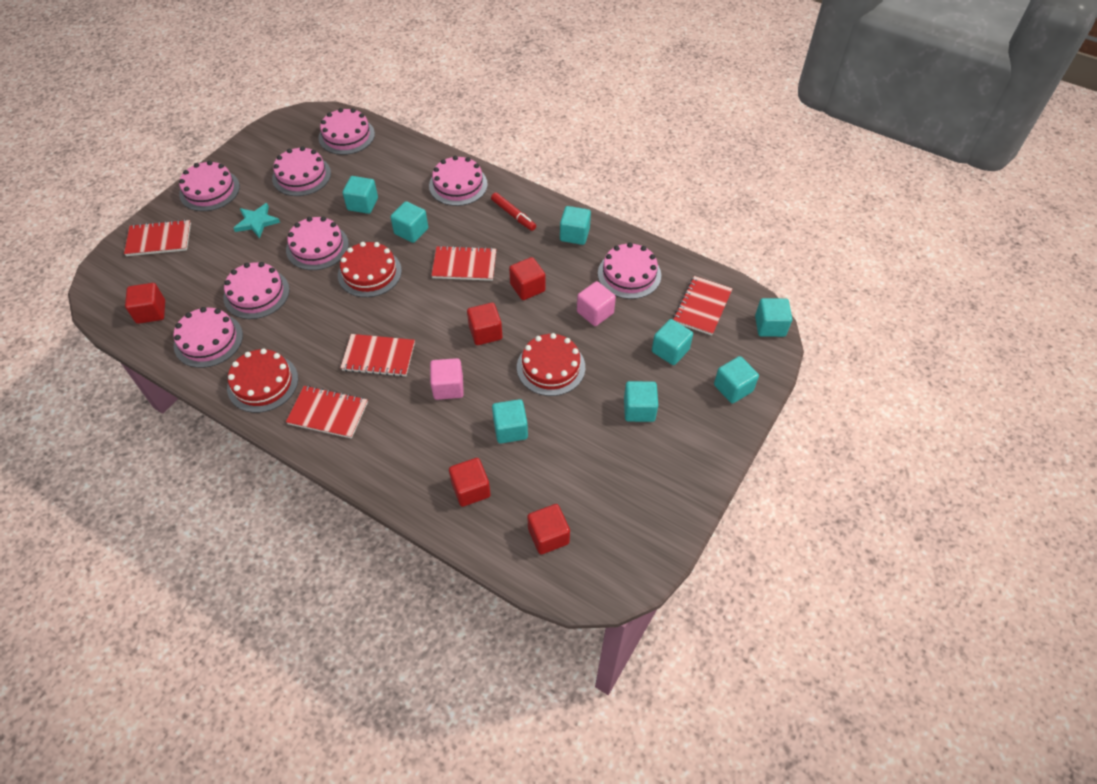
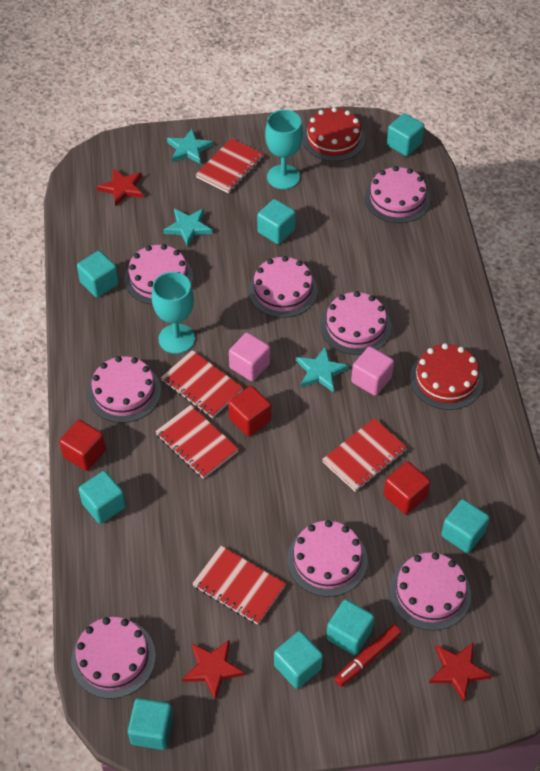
red cake: [227,349,298,413] [338,242,402,297] [517,333,585,396] = 3 -> [302,107,365,161] [410,343,483,410] = 2
red cube: [125,283,165,324] [449,458,491,507] [467,303,502,345] [509,257,545,300] [527,504,570,555] = 5 -> [59,420,106,471] [228,386,271,436] [384,461,430,514] = 3
red star: none = 0 -> [97,168,143,207] [182,639,245,700] [429,642,492,702] = 3
turquoise goblet: none = 0 -> [152,272,195,354] [265,110,303,189] = 2
turquoise star: [234,203,280,239] = 1 -> [163,209,213,247] [167,129,213,164] [296,346,349,393] = 3

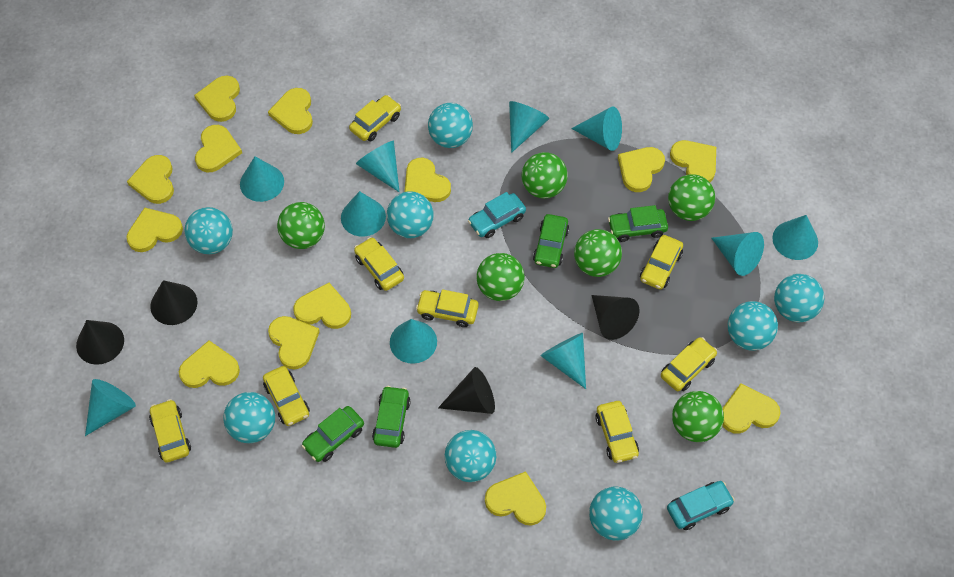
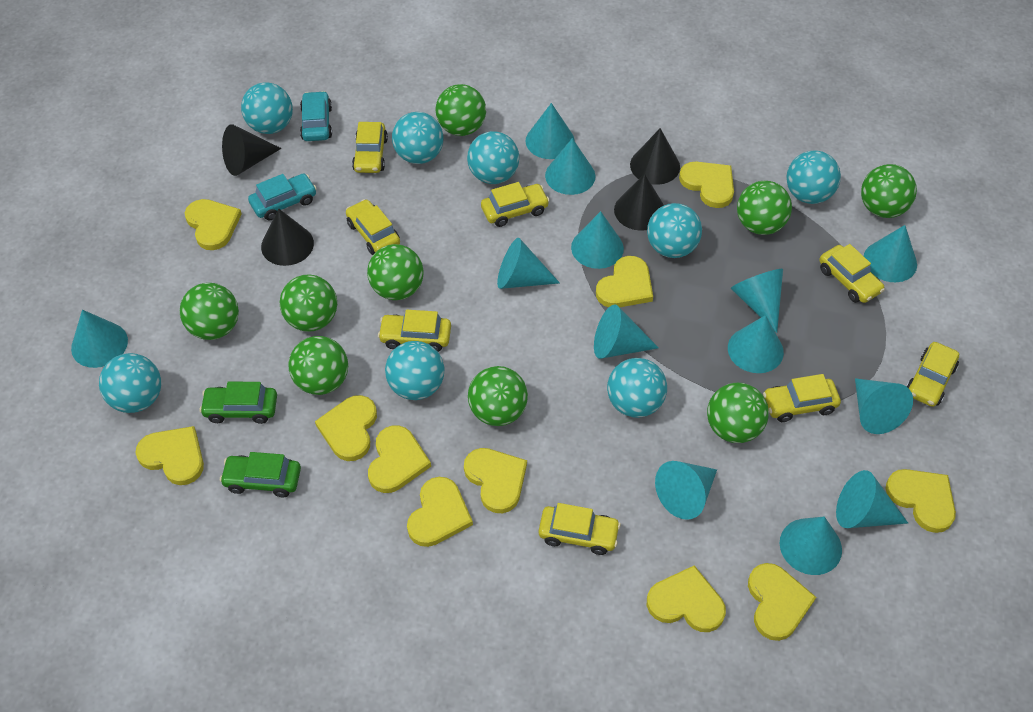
green ball: [277,202,325,249] [476,253,525,301] [522,152,567,199] [574,229,622,277] [668,174,715,221] [672,391,724,442] = 6 -> [180,283,239,340] [280,274,337,332] [288,336,348,395] [367,244,424,300] [436,84,486,136] [468,366,528,426] [707,383,769,443] [737,181,792,235] [861,164,917,218] = 9
green car: [302,406,364,462] [372,386,411,448] [533,214,569,268] [608,205,668,242] = 4 -> [200,382,277,424] [220,452,301,497] = 2
turquoise cone: [85,379,136,436] [240,156,284,202] [341,191,386,237] [356,141,399,192] [390,319,437,364] [509,101,550,153] [540,333,586,389] [571,106,622,151] [712,232,764,276] [772,215,818,260] = 10 -> [71,310,128,368] [497,238,560,289] [526,103,575,159] [545,138,595,195] [571,211,624,269] [594,304,659,359] [655,461,717,520] [728,315,784,373] [731,269,783,333] [780,517,842,575] [836,470,908,528] [855,378,913,434] [864,225,917,282] = 13
yellow heart: [126,207,183,252] [127,155,174,204] [179,340,240,388] [194,76,240,122] [195,125,242,173] [268,88,313,134] [268,316,320,369] [293,283,351,329] [404,158,451,202] [485,471,546,526] [618,147,665,192] [670,140,716,182] [722,383,781,433] = 13 -> [135,426,204,485] [185,199,242,250] [315,395,377,461] [368,425,431,493] [407,477,473,547] [464,448,527,513] [596,256,653,307] [647,565,726,632] [679,162,734,208] [748,563,816,641] [885,469,956,533] = 11

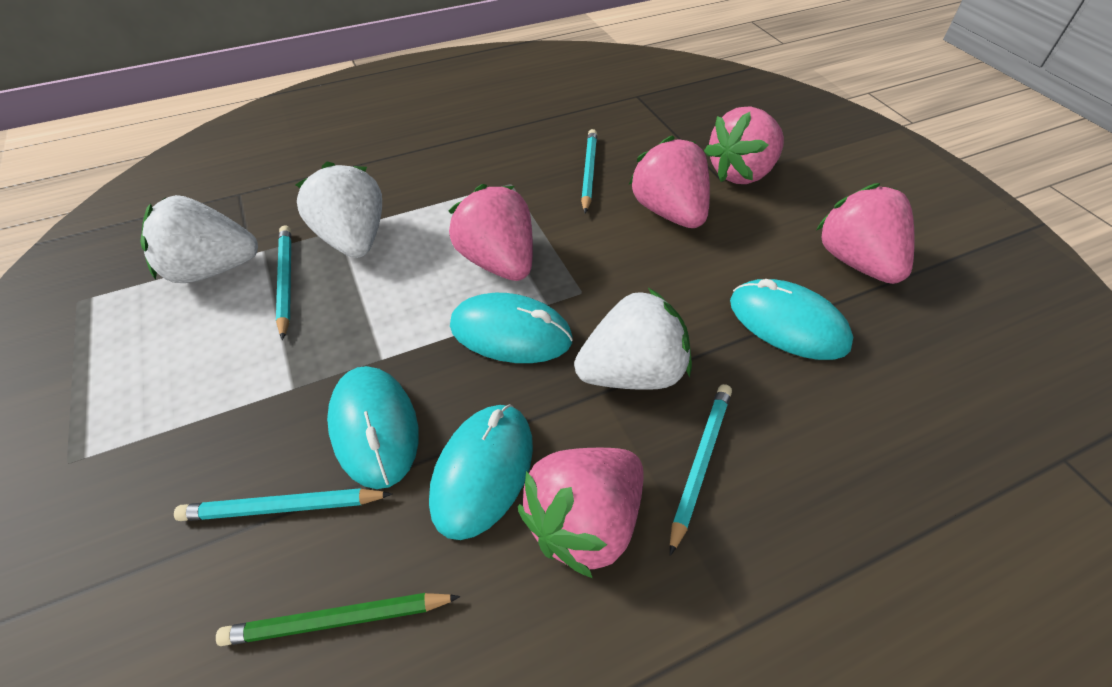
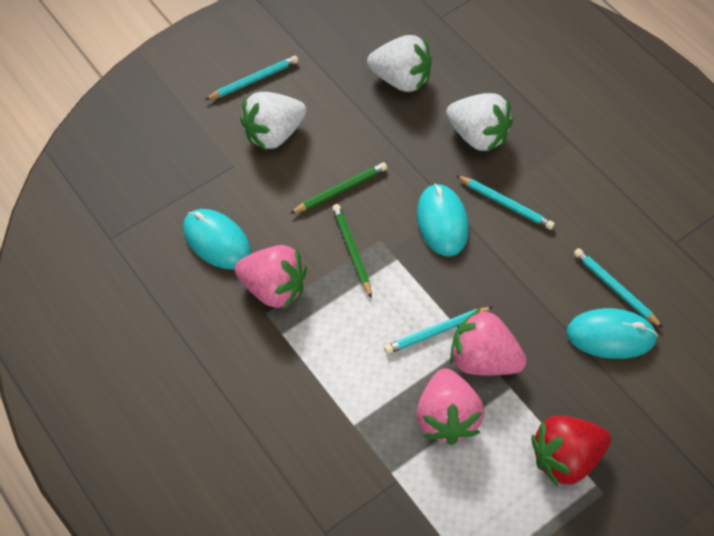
green pencil: [216,593,461,646] = 1 -> [290,162,387,214] [332,204,372,299] = 2
pink strawberry: [449,184,533,281] [518,448,644,578] [629,136,710,228] [704,106,784,184] [816,183,915,284] = 5 -> [235,245,307,309] [416,368,484,445] [450,308,527,375] = 3
red strawberry: none = 0 -> [531,416,611,487] = 1
turquoise mouse: [327,366,419,489] [429,404,533,540] [450,293,573,363] [730,279,853,360] = 4 -> [183,209,251,269] [417,183,469,256] [566,308,658,359] = 3

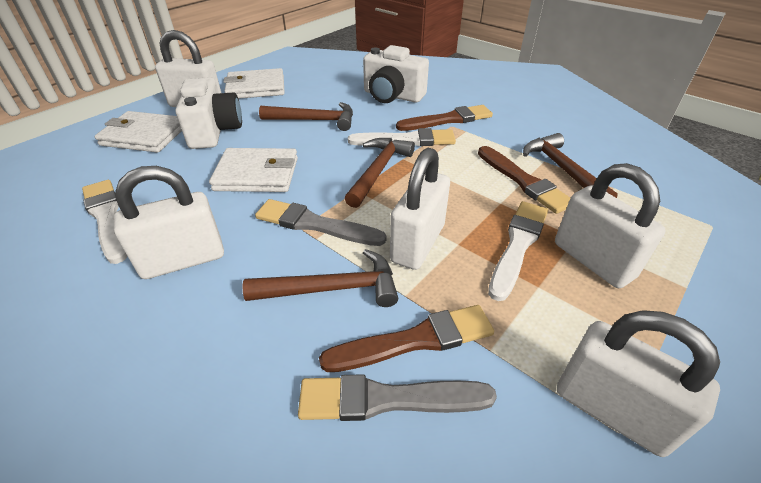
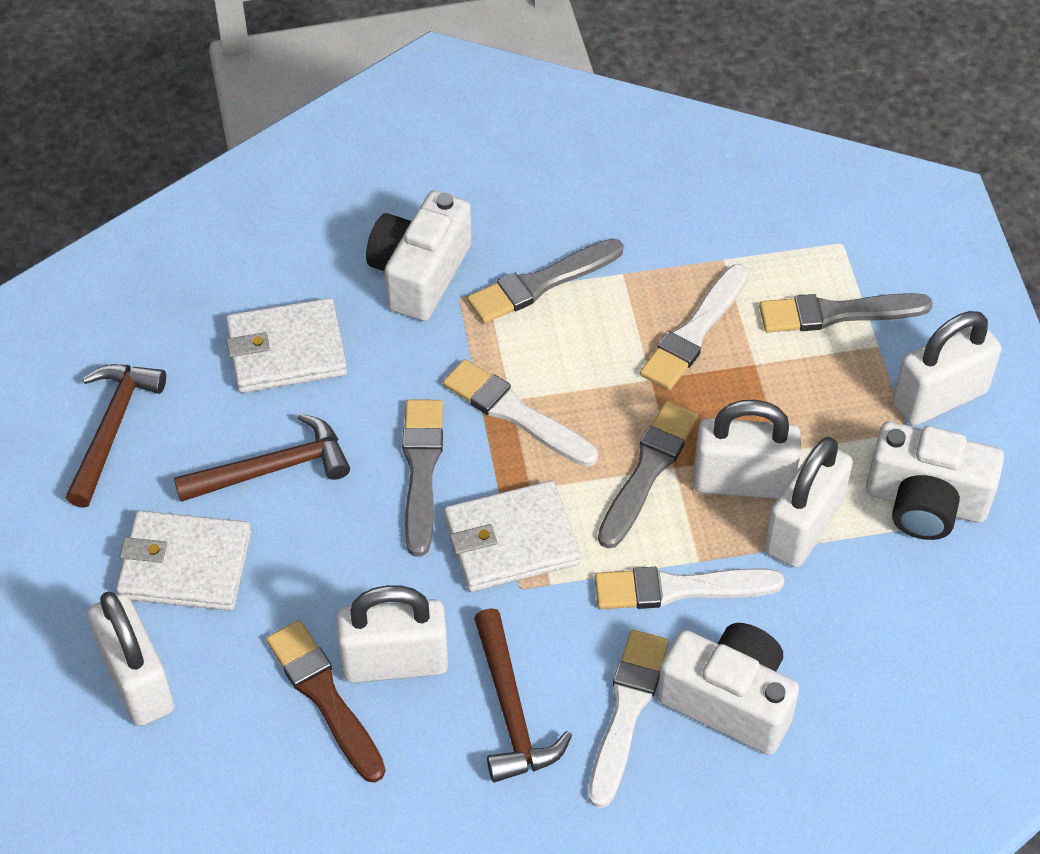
brown brush: [319,305,494,372] [396,105,493,131] [478,146,570,214] = 3 -> [266,620,386,783] = 1
brown hammer: [243,249,398,307] [259,102,353,131] [344,138,415,208] [523,133,618,198] = 4 -> [66,364,166,508] [174,414,350,502] [474,608,572,783] = 3
grey brush: [255,199,386,246] [298,374,497,421] = 2 -> [402,399,443,557] [467,239,624,324] [598,401,698,549] [759,293,933,333] = 4
white brush: [82,180,127,264] [348,128,456,146] [488,201,548,301] = 3 -> [443,359,598,467] [588,630,669,808] [595,567,784,609] [640,264,749,390] = 4
white camera: [175,77,242,149] [363,45,429,103] = 2 -> [366,191,472,321] [657,623,799,755] [866,421,1004,540] = 3

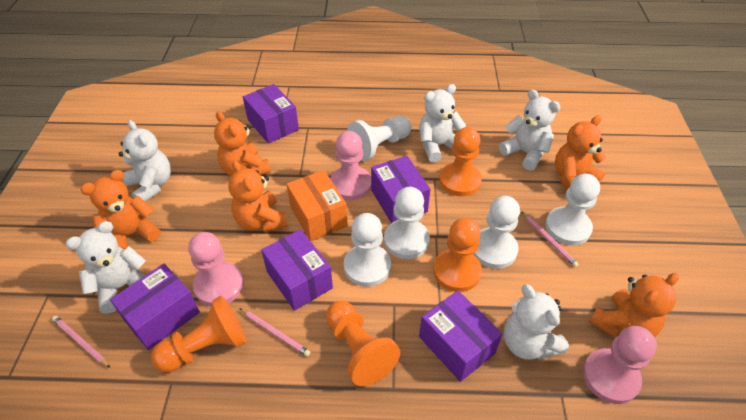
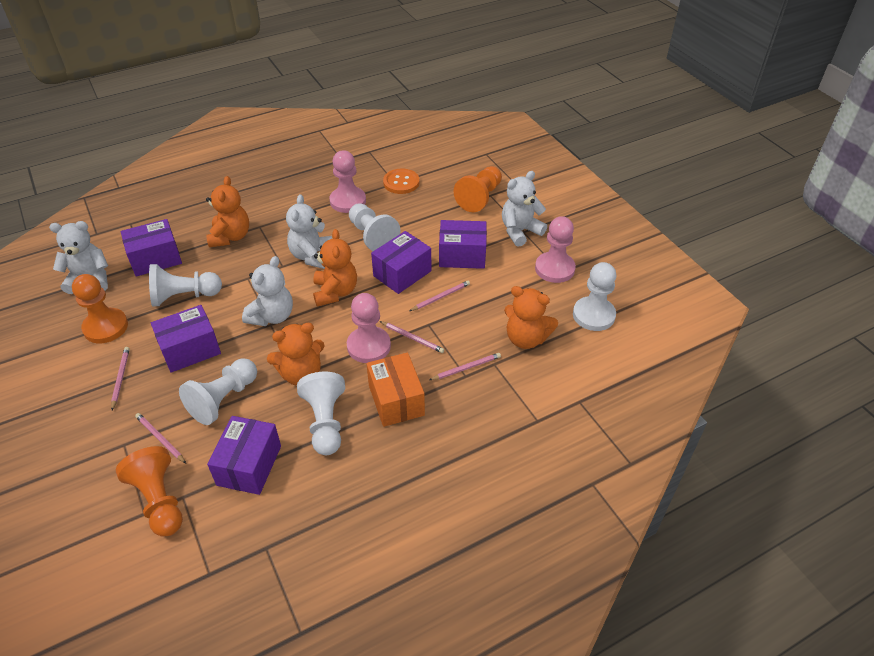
orange button: none = 0 -> [383,169,419,194] = 1
orange pawn: [151,296,247,373] [326,301,400,386] [433,218,482,292] [439,127,482,196] = 4 -> [72,274,128,343] [116,446,183,536] [453,166,502,212] = 3
orange teddy bear: [80,170,161,249] [214,111,271,176] [228,160,288,232] [555,115,606,190] [589,273,679,337] = 5 -> [206,176,249,247] [267,323,325,386] [313,229,357,307] [504,286,558,349] = 4
pink pencil: [52,316,110,368] [239,308,310,357] [521,211,579,267] = 3 -> [111,347,130,410] [135,413,186,463] [380,321,444,353] [410,281,470,311] [429,353,501,380] = 5
white teddy bear: [65,221,146,314] [118,120,171,202] [419,84,466,162] [499,89,560,171] [504,284,569,360] = 5 -> [49,221,108,294] [242,256,293,326] [286,194,332,269] [502,171,547,247] = 4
----
▶ _PROBLEM TO SOLVE_
Find the lines of the listing above that hold "pencil". Please copy them.

▶ _RESPONSE BELOW_
green pencil: [216,593,461,646] = 1 -> [290,162,387,214] [332,204,372,299] = 2
pink pencil: [52,316,110,368] [239,308,310,357] [521,211,579,267] = 3 -> [111,347,130,410] [135,413,186,463] [380,321,444,353] [410,281,470,311] [429,353,501,380] = 5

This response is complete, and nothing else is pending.